INPUT:
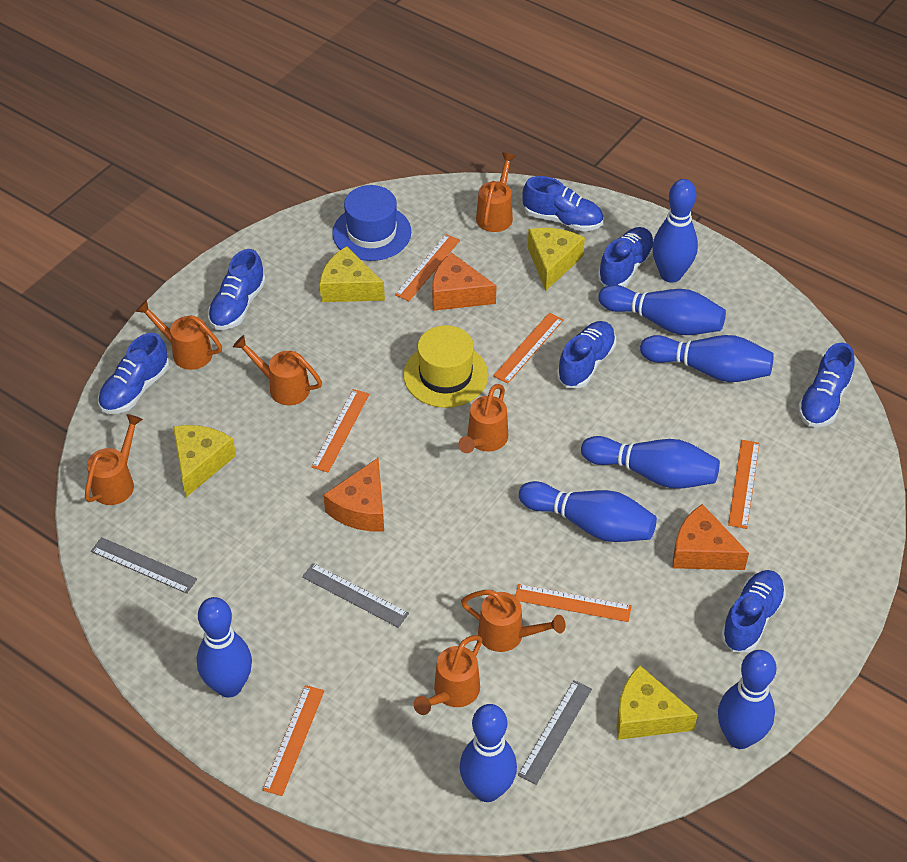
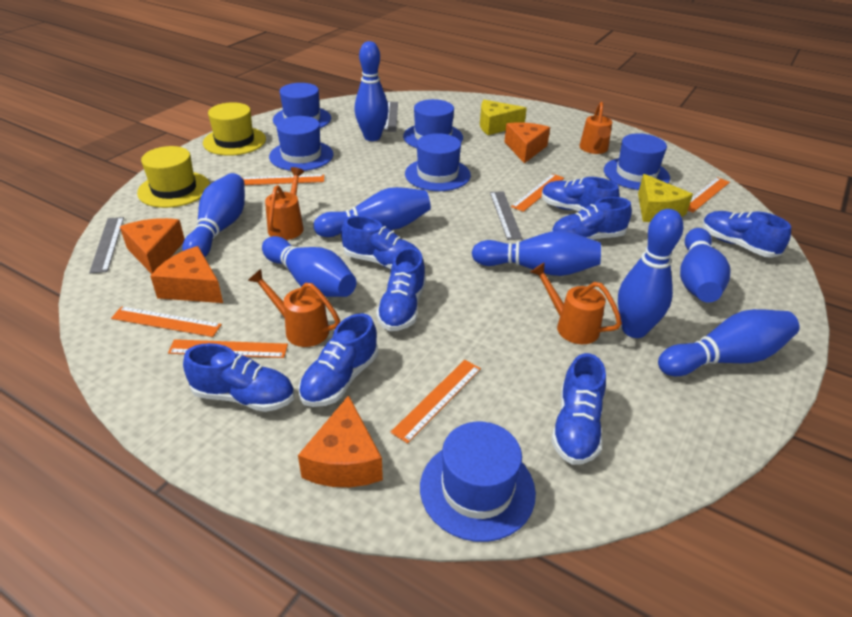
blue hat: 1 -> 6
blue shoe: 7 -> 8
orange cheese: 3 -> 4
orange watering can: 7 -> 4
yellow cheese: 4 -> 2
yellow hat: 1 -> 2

...

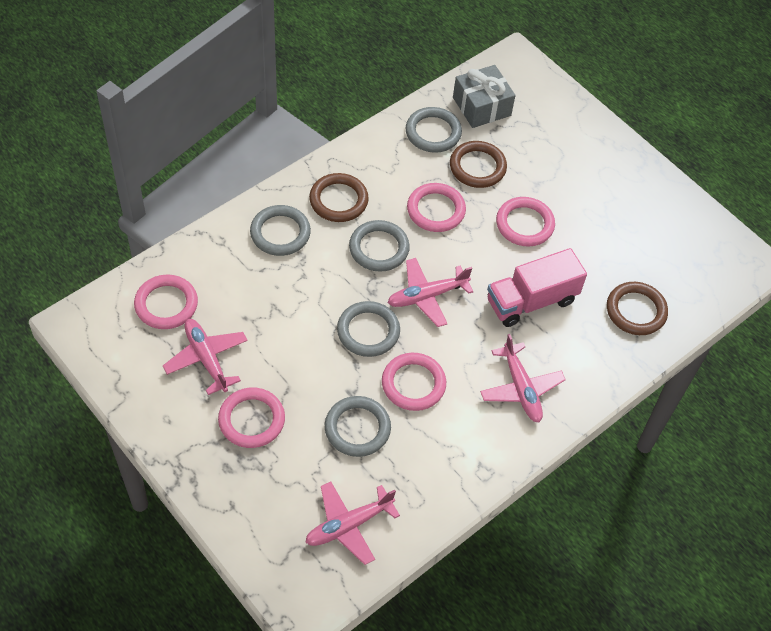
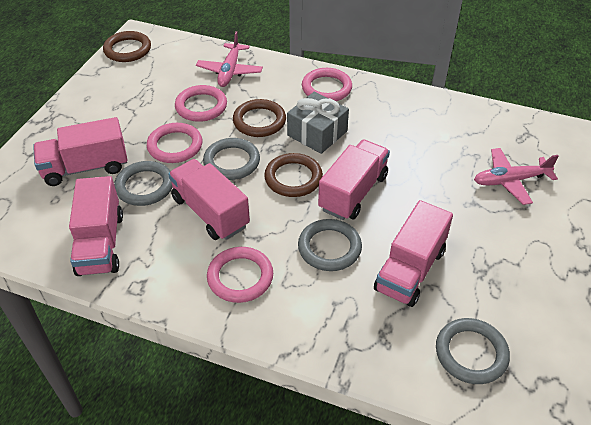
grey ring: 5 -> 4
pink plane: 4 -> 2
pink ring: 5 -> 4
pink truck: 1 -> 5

* * *

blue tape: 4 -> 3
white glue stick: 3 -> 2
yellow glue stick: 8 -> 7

YOUR INSTRUCTIONS: The lines above from the one with "blue hat: 1 -> 6" through the one with "yellow hat: 1 -> 2" are to be duplicated exactly, ends included, with nothing added.

FINISHED TASK:
blue hat: 1 -> 6
blue shoe: 7 -> 8
orange cheese: 3 -> 4
orange watering can: 7 -> 4
yellow cheese: 4 -> 2
yellow hat: 1 -> 2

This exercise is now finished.